[[ Data listing open ]]
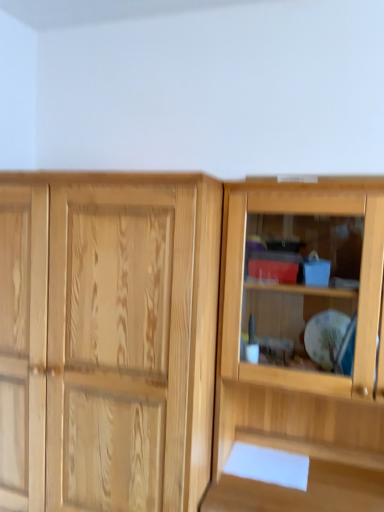
What do you see at coordinates (131, 342) in the screenshot? Image resolution: width=384 pixels, height=512 pixels. I see `natural wood cabinet at left` at bounding box center [131, 342].

This screenshot has height=512, width=384. In order to click on natural wood cabinet at left in this screenshot , I will do `click(131, 342)`.

What is the approximate height of natural wood cabinet at left?

natural wood cabinet at left is 5.36 feet tall.

Measure the distance between point (332,262) and camera.

The distance of point (332,262) from camera is 1.60 meters.

Find the location of a particular element. natural wood cupboard at right is located at coordinates (302, 345).

What do you see at coordinates (302, 345) in the screenshot? I see `natural wood cupboard at right` at bounding box center [302, 345].

Where is `natural wood cabinet at left`? natural wood cabinet at left is located at coordinates (131, 342).

Is natural wood cabinet at left at the left side of natural wood cupboard at right?

Indeed, natural wood cabinet at left is positioned on the left side of natural wood cupboard at right.

Is natural wood cabinet at left in front of natural wood cupboard at right?

No, natural wood cabinet at left is behind natural wood cupboard at right.

Consider the image. Which is closer, [178,295] or [289,449]?

Point [178,295] is positioned closer to the camera compared to point [289,449].

In the scene shown: From the image's perspective, which one is positioned lower, natural wood cabinet at left or natural wood cupboard at right?

natural wood cabinet at left appears lower in the image.

From a real-world perspective, is natural wood cabinet at left located beneath natural wood cupboard at right?

Yes, from a real-world perspective, natural wood cabinet at left is under natural wood cupboard at right.

Does natural wood cabinet at left have a lesser width compared to natural wood cupboard at right?

No.

In terms of height, does natural wood cabinet at left look taller or shorter compared to natural wood cupboard at right?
[[ Data listing closed ]]
Can you copy the listing above line for line, leaving out the picture?

What do you see at coordinates (131, 342) in the screenshot? Image resolution: width=384 pixels, height=512 pixels. I see `natural wood cabinet at left` at bounding box center [131, 342].

This screenshot has height=512, width=384. In order to click on natural wood cabinet at left in this screenshot , I will do `click(131, 342)`.

What is the approximate height of natural wood cabinet at left?

natural wood cabinet at left is 5.36 feet tall.

Measure the distance between point (332,262) and camera.

The distance of point (332,262) from camera is 1.60 meters.

Find the location of a particular element. natural wood cupboard at right is located at coordinates (302, 345).

What do you see at coordinates (302, 345) in the screenshot? I see `natural wood cupboard at right` at bounding box center [302, 345].

Where is `natural wood cabinet at left`? natural wood cabinet at left is located at coordinates (131, 342).

Is natural wood cabinet at left at the left side of natural wood cupboard at right?

Indeed, natural wood cabinet at left is positioned on the left side of natural wood cupboard at right.

Is natural wood cabinet at left in front of natural wood cupboard at right?

No, natural wood cabinet at left is behind natural wood cupboard at right.

Consider the image. Which is closer, [178,295] or [289,449]?

Point [178,295] is positioned closer to the camera compared to point [289,449].

In the scene shown: From the image's perspective, which one is positioned lower, natural wood cabinet at left or natural wood cupboard at right?

natural wood cabinet at left appears lower in the image.

From a real-world perspective, is natural wood cabinet at left located beneath natural wood cupboard at right?

Yes, from a real-world perspective, natural wood cabinet at left is under natural wood cupboard at right.

Does natural wood cabinet at left have a lesser width compared to natural wood cupboard at right?

No.

In terms of height, does natural wood cabinet at left look taller or shorter compared to natural wood cupboard at right?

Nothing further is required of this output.